§ Supplied information:
----------
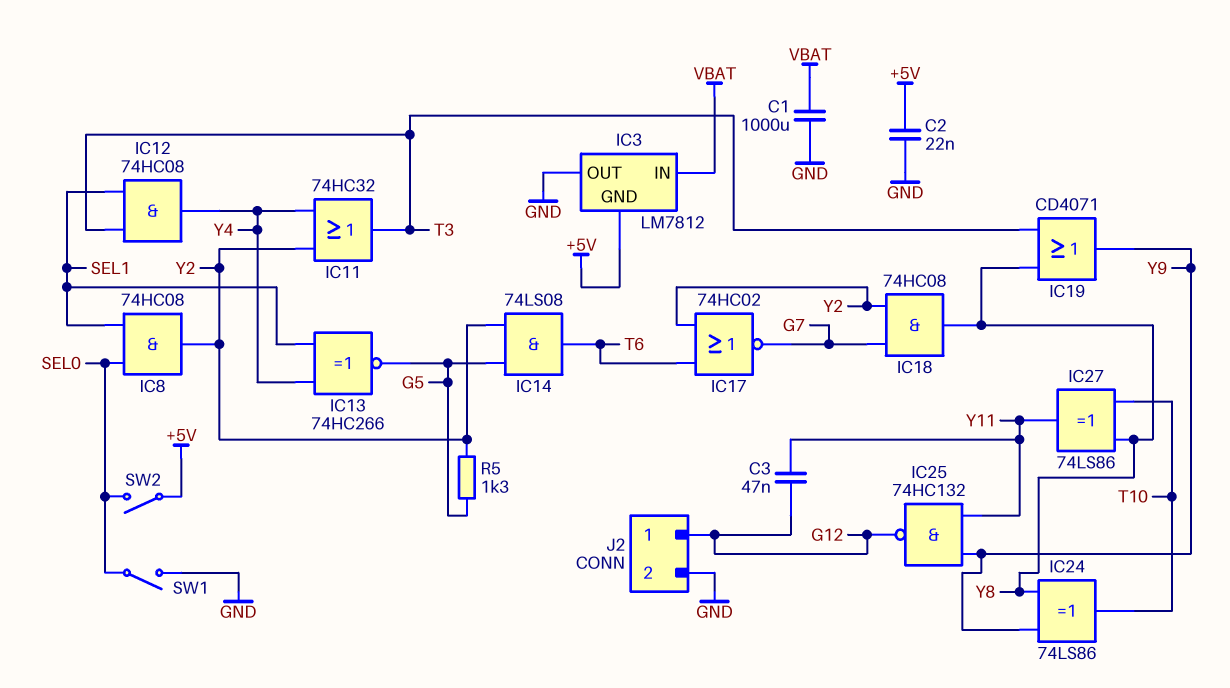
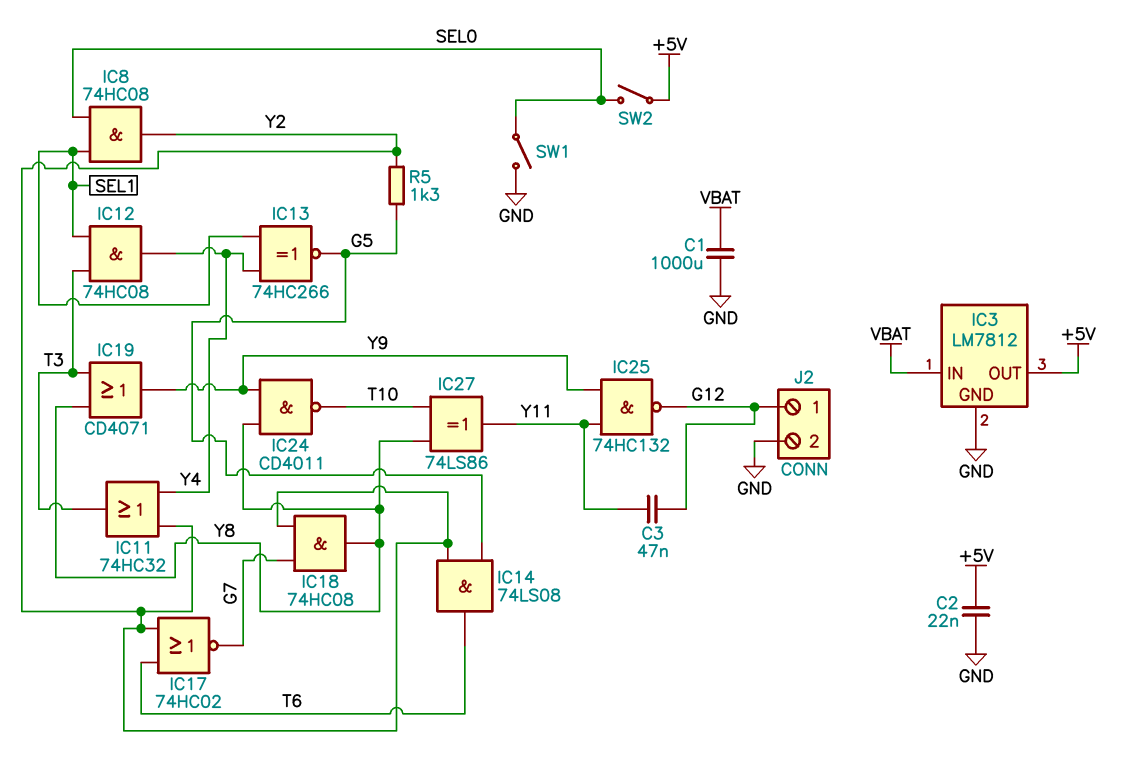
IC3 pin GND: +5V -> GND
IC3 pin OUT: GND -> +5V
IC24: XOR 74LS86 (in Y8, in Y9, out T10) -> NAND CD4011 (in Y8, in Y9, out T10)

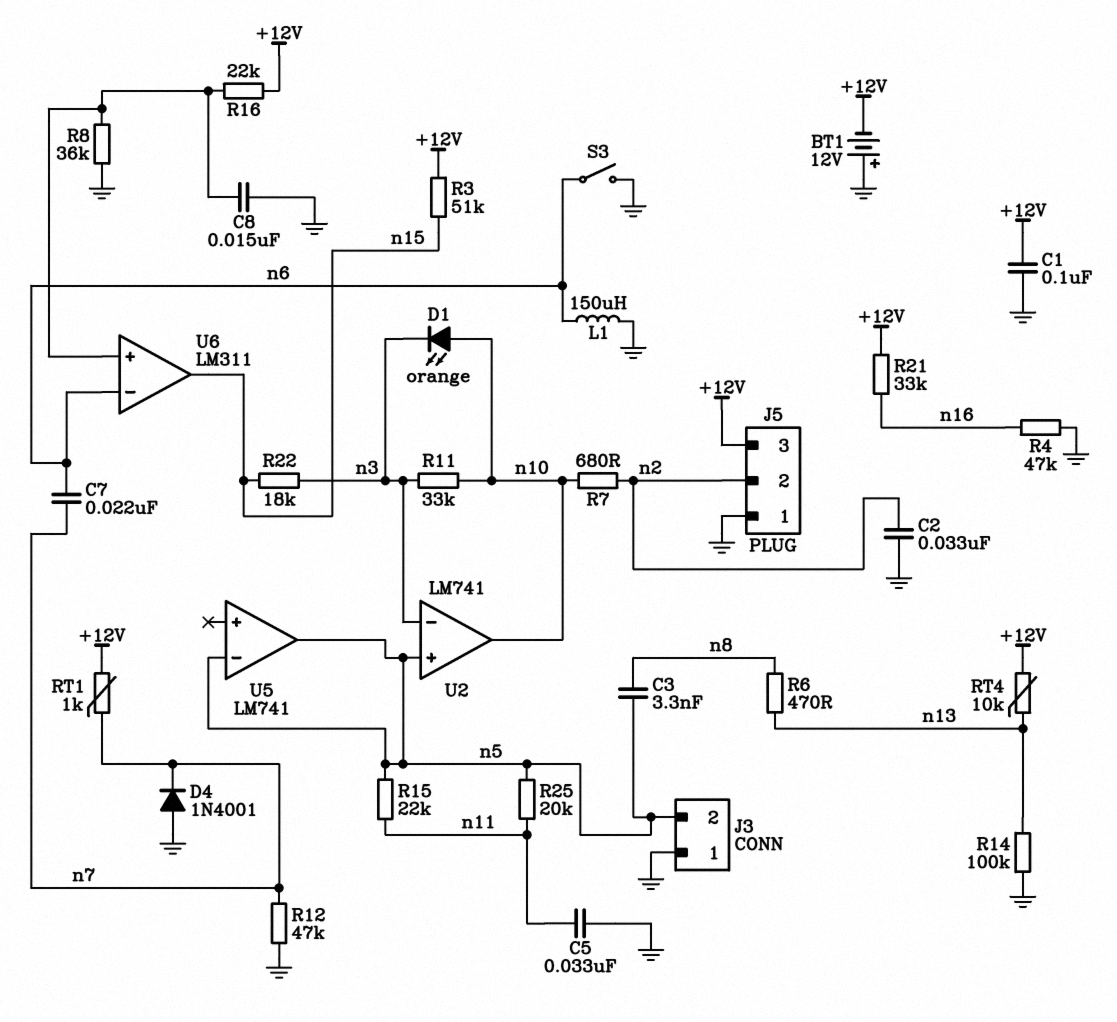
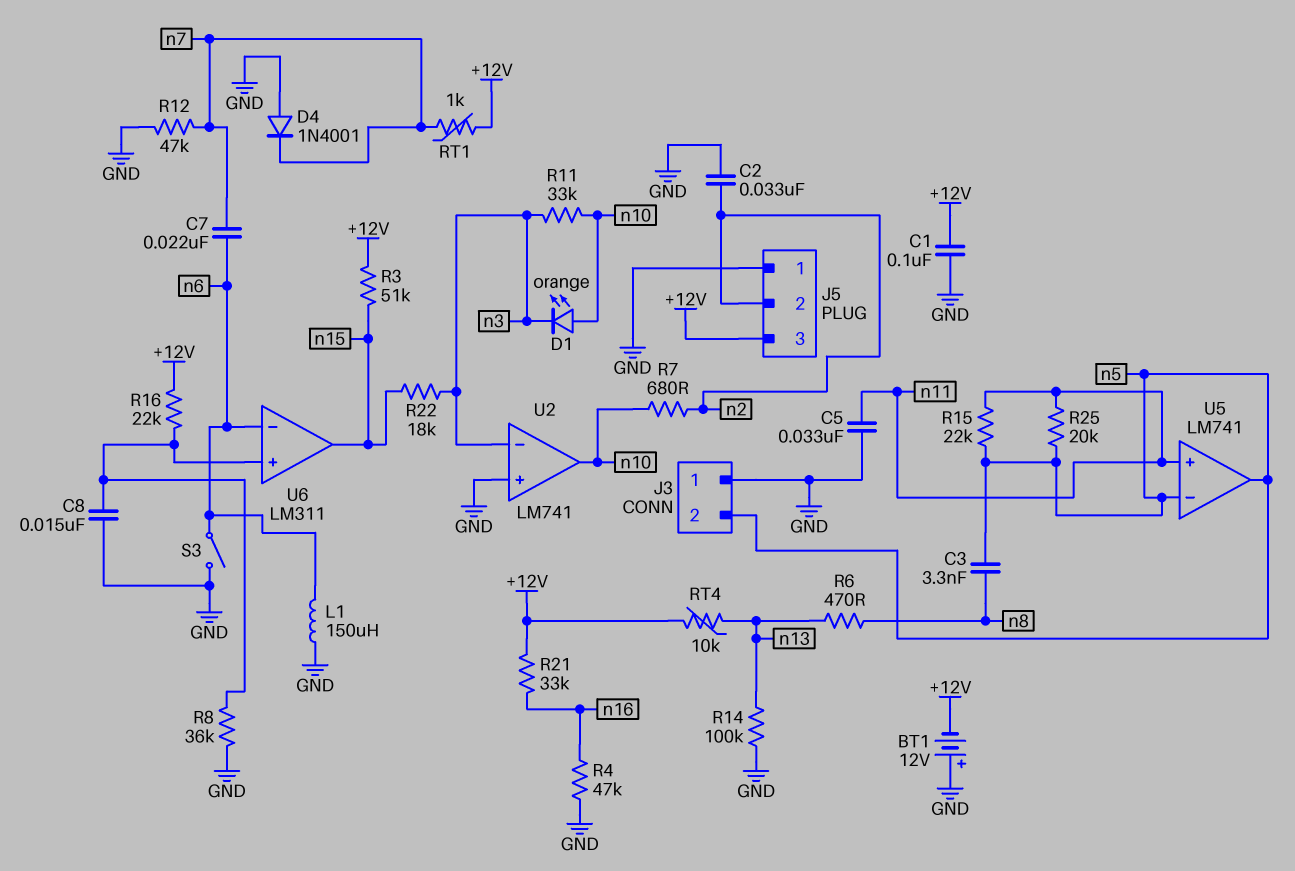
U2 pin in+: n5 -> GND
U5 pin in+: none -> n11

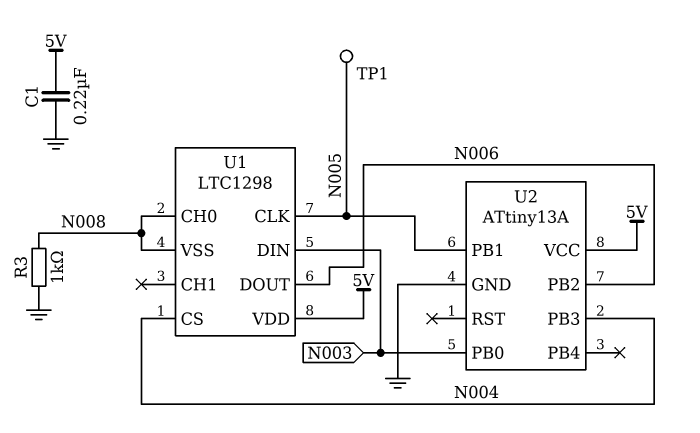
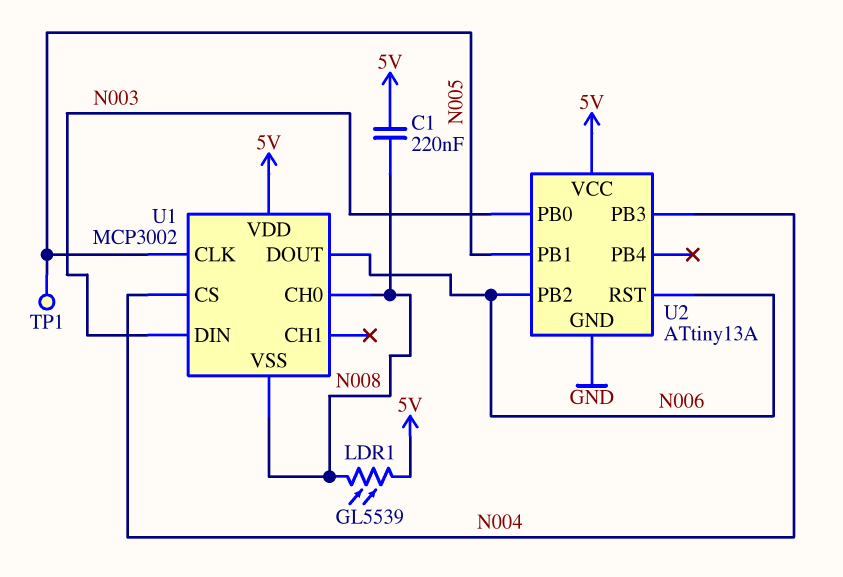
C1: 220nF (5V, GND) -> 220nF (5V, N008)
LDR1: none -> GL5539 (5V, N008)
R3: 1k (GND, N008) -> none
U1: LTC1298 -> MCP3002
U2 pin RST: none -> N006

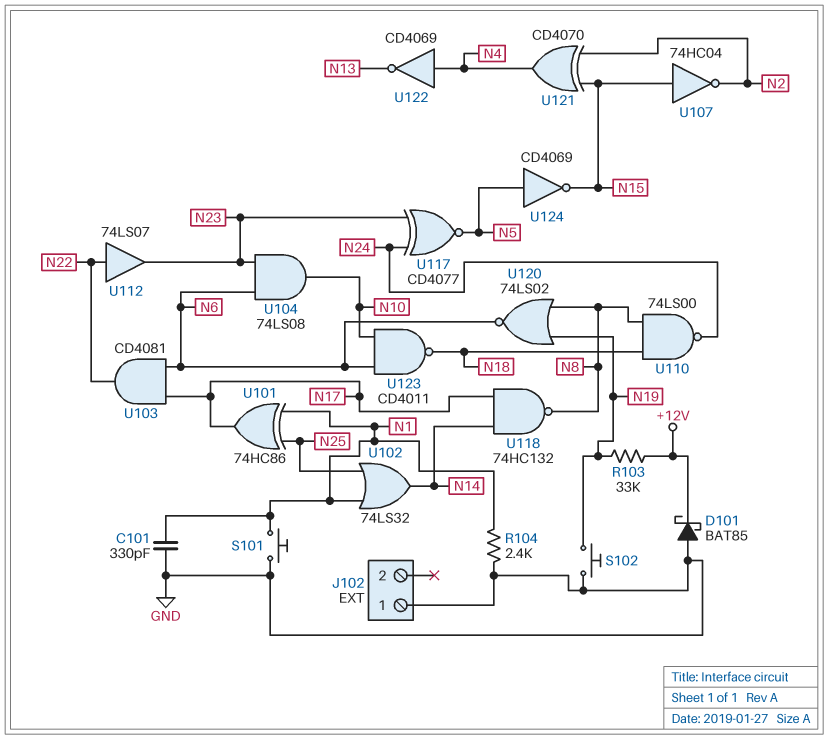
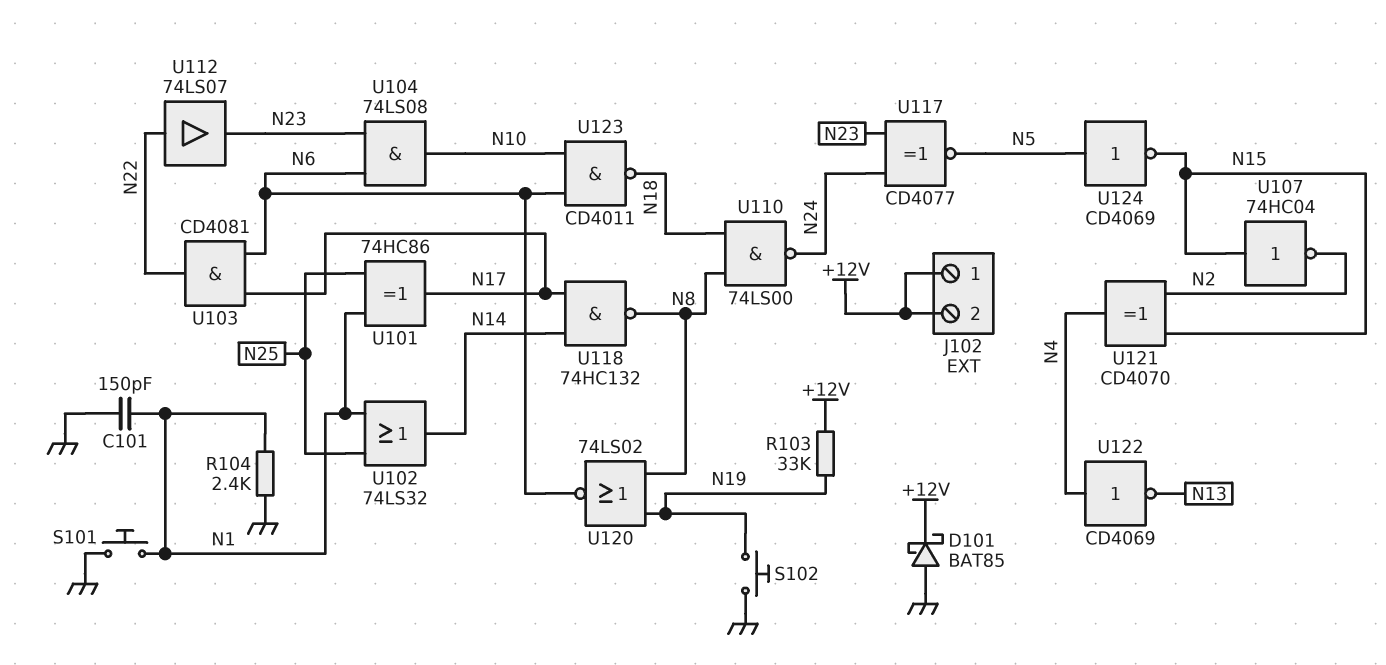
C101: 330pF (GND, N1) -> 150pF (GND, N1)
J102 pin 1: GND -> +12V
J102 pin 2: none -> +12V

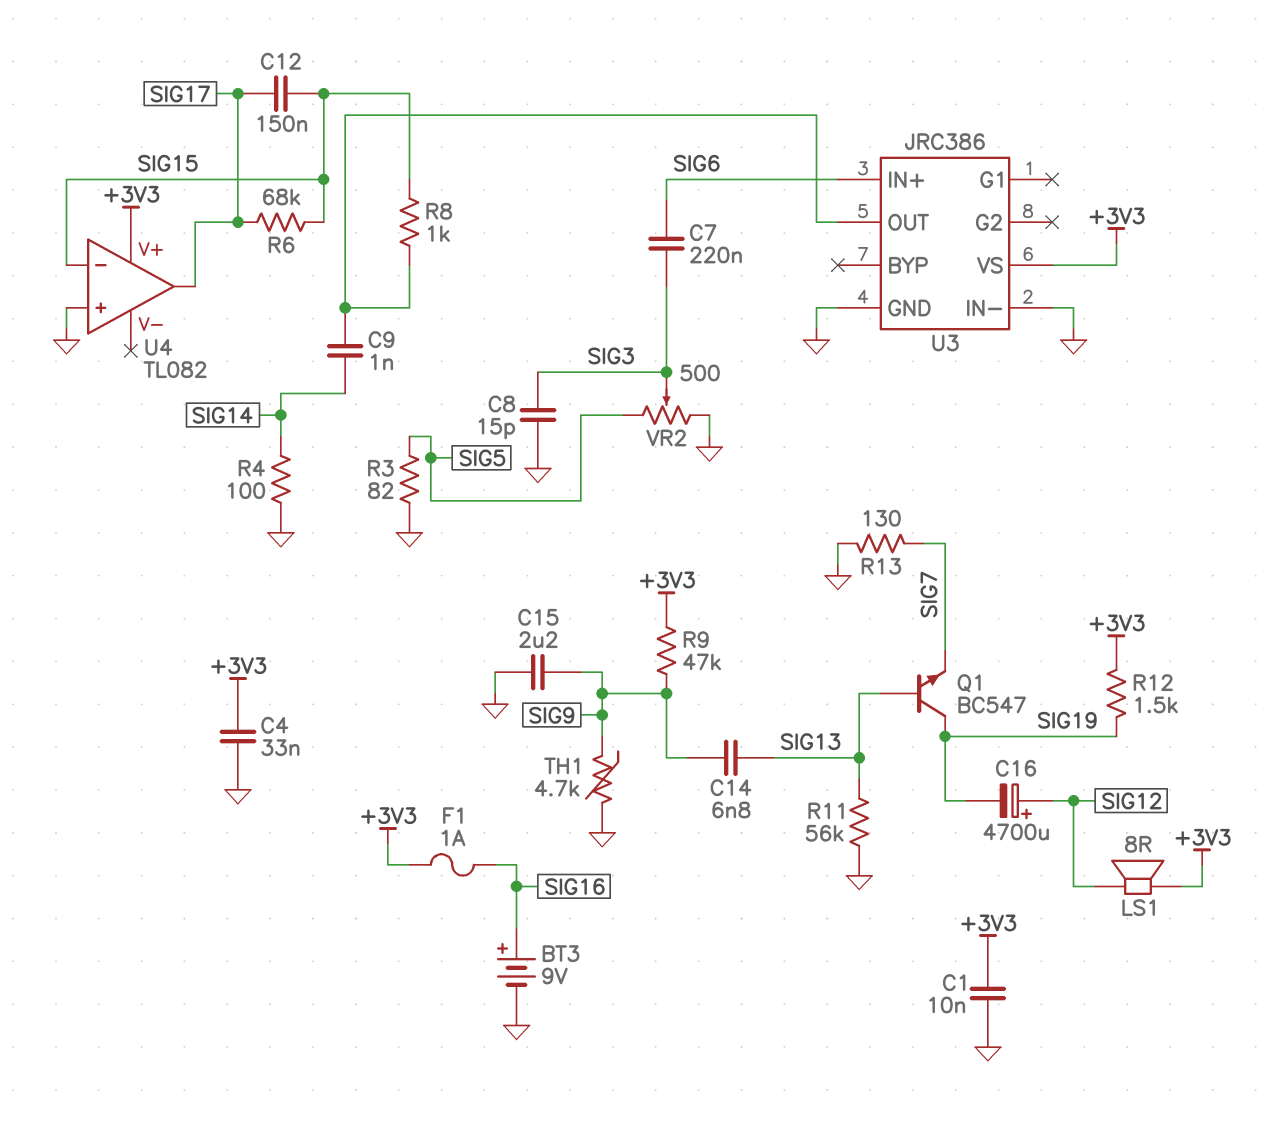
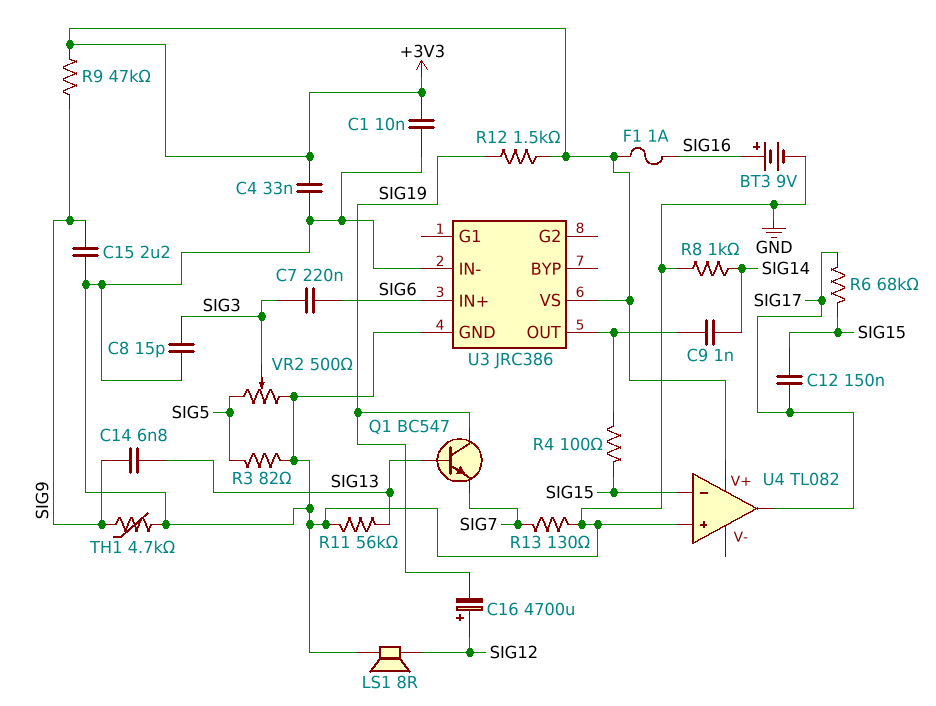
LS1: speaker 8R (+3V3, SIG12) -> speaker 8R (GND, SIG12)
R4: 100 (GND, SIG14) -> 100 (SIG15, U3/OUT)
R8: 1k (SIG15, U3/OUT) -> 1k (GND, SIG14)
----------
§ Directions:
Looking at the records above, work out how many lines contain "none". Give the number only.

§ Task answer:
5